Copy out the entries word for word, leaving images aside.

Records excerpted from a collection
# # # #

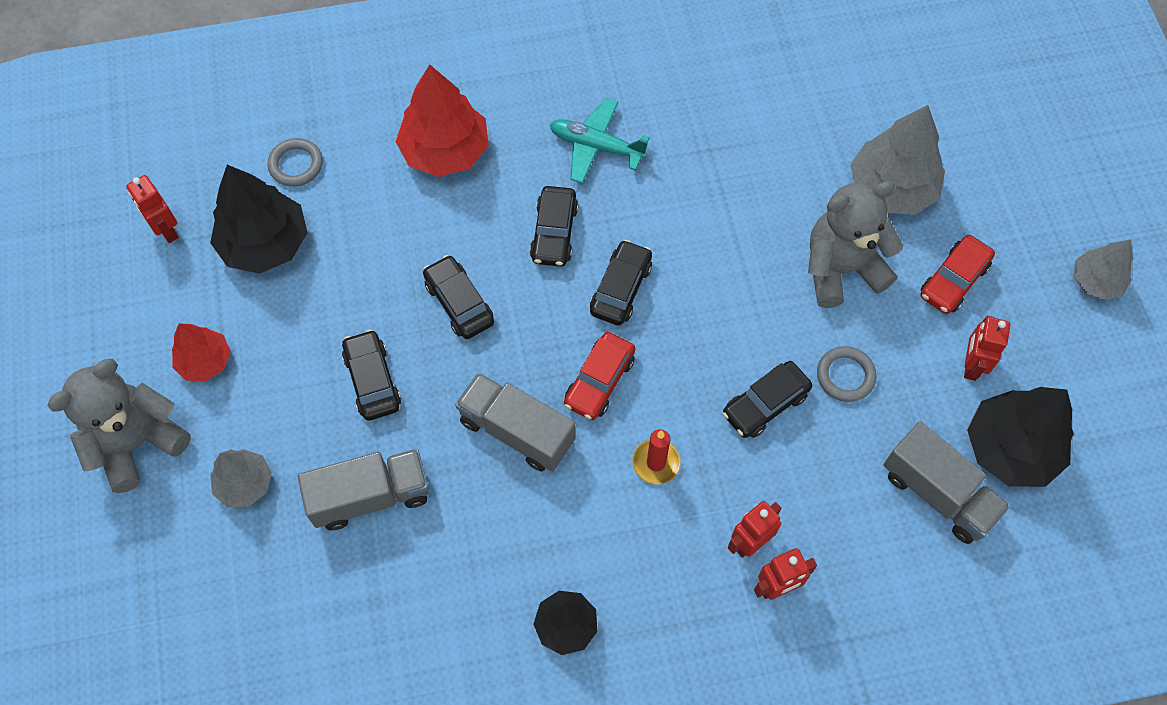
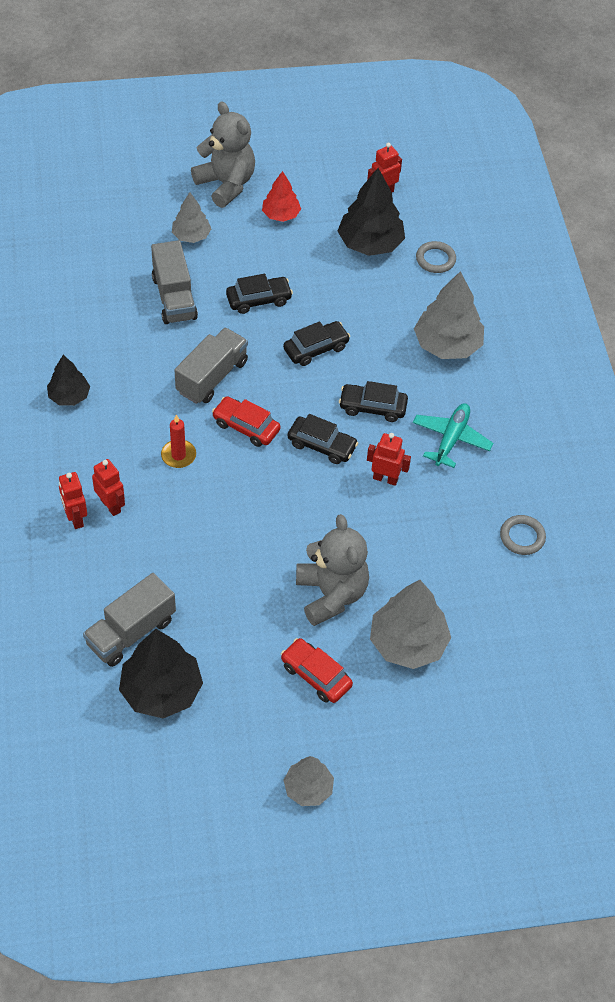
camera: 90 degrees right, 10 degrees down
(445, 151) = (447, 345): red tree -> grey tree
(765, 404) = (217, 528): black car -> none
(845, 376) = (235, 584): grey ring -> grey ring (522, 537)
(971, 365) = (236, 675): red robot -> red robot (385, 478)

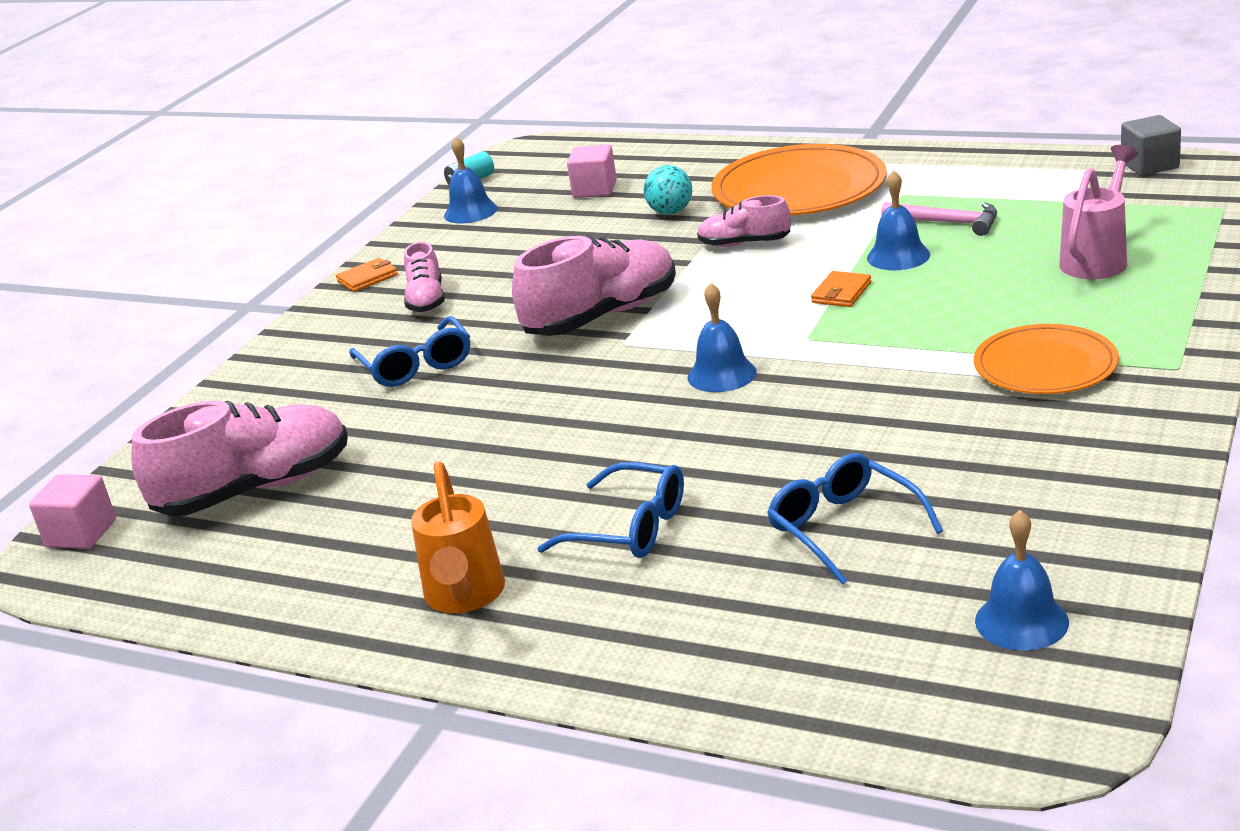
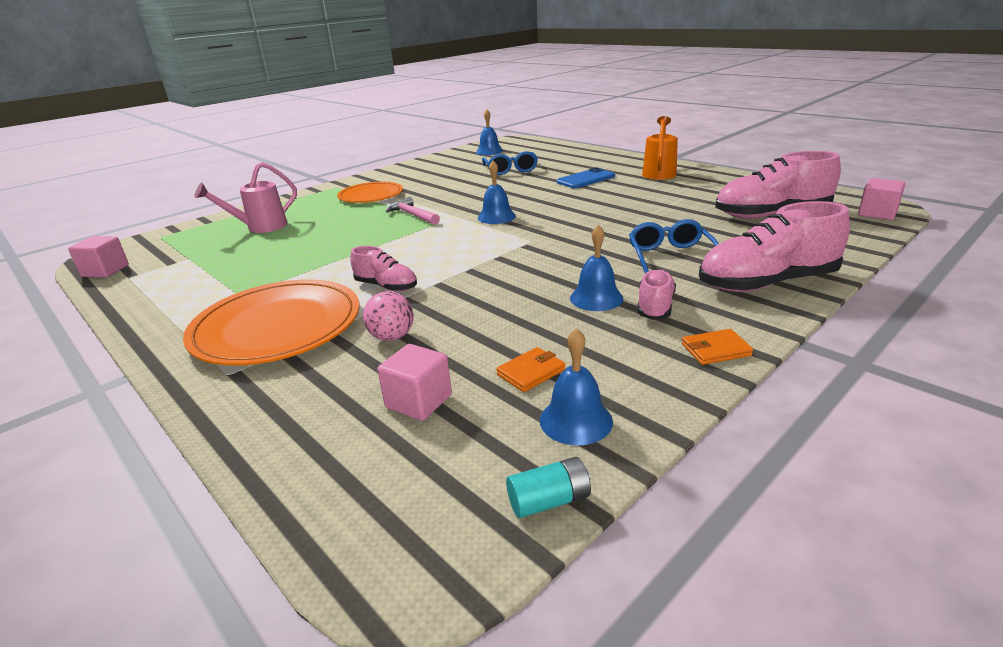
camera: 160 degrees left, 0 degrees up
(602, 316) = (529, 259): pink shoe -> pink shoe (767, 283)
(628, 528) = (586, 179): blue glasses -> blue phone
(670, 212) = (392, 337): turquoise ball -> pink ball
(841, 293) = (388, 240): orange wallet -> orange wallet (531, 372)
(898, 256) = (327, 252): blue bell -> blue bell (596, 298)
(947, 223) = (265, 265): pink hammer -> pink hammer (412, 215)
(1149, 165) = (105, 271): grey cube -> pink cube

# # # #

# [REPLY TO THE TASK]
camera: 90 degrees right, 10 degrees down
(445, 151) = (447, 345): red tree -> grey tree
(765, 404) = (217, 528): black car -> none
(845, 376) = (235, 584): grey ring -> grey ring (522, 537)
(971, 365) = (236, 675): red robot -> red robot (385, 478)

camera: 160 degrees left, 0 degrees up
(602, 316) = (529, 259): pink shoe -> pink shoe (767, 283)
(628, 528) = (586, 179): blue glasses -> blue phone
(670, 212) = (392, 337): turquoise ball -> pink ball
(841, 293) = (388, 240): orange wallet -> orange wallet (531, 372)
(898, 256) = (327, 252): blue bell -> blue bell (596, 298)
(947, 223) = (265, 265): pink hammer -> pink hammer (412, 215)
(1149, 165) = (105, 271): grey cube -> pink cube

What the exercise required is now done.